*Work instruction*: An exact transcription of every record is needed, leaving out the pictures.

---

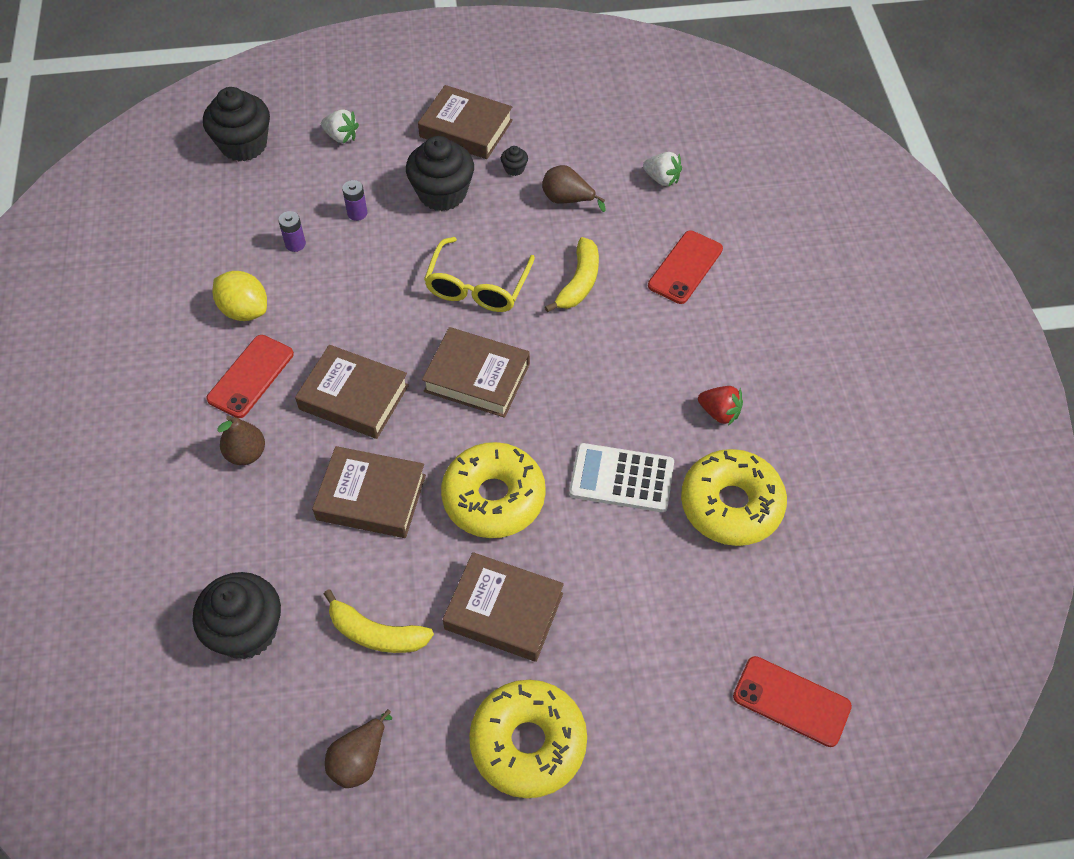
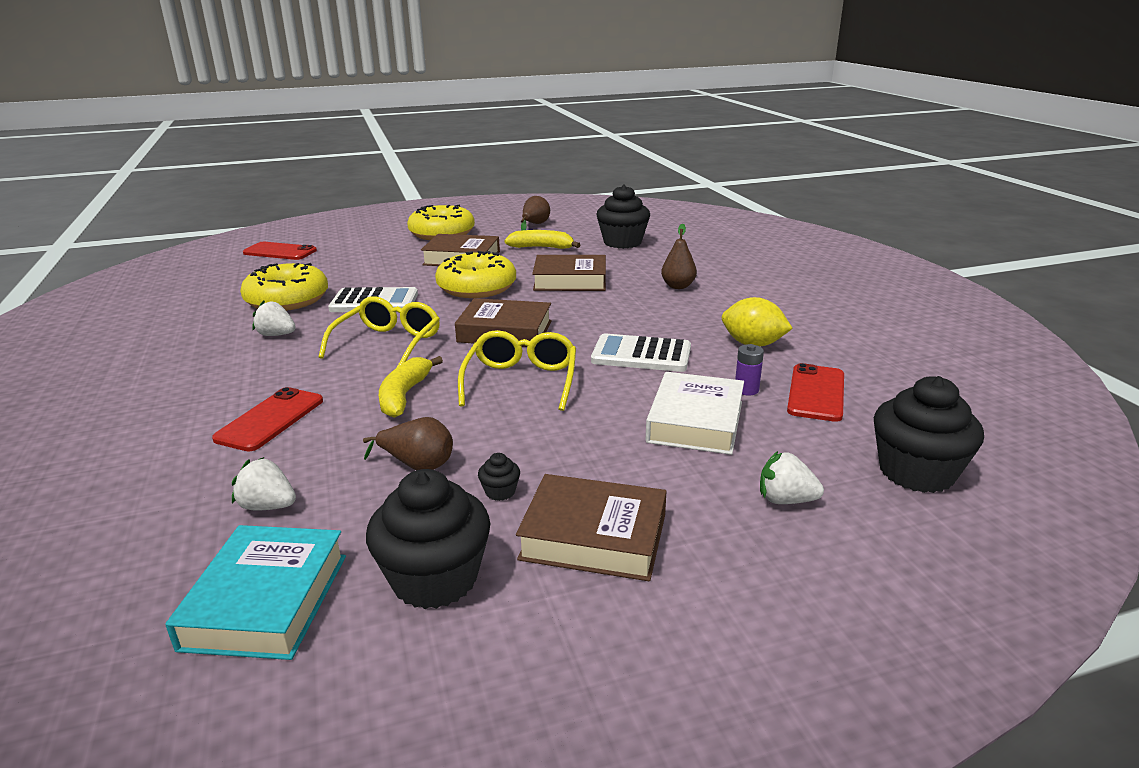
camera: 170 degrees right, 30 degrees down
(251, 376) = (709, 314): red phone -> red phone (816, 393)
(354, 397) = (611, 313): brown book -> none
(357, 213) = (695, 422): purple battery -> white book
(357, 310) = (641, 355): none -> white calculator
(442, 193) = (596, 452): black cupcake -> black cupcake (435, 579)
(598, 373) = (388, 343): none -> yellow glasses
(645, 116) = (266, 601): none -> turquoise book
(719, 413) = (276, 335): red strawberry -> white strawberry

---

*Exercise answer*:
camera: 170 degrees right, 30 degrees down
(251, 376) = (709, 314): red phone -> red phone (816, 393)
(354, 397) = (611, 313): brown book -> none
(357, 213) = (695, 422): purple battery -> white book
(357, 310) = (641, 355): none -> white calculator
(442, 193) = (596, 452): black cupcake -> black cupcake (435, 579)
(598, 373) = (388, 343): none -> yellow glasses
(645, 116) = (266, 601): none -> turquoise book
(719, 413) = (276, 335): red strawberry -> white strawberry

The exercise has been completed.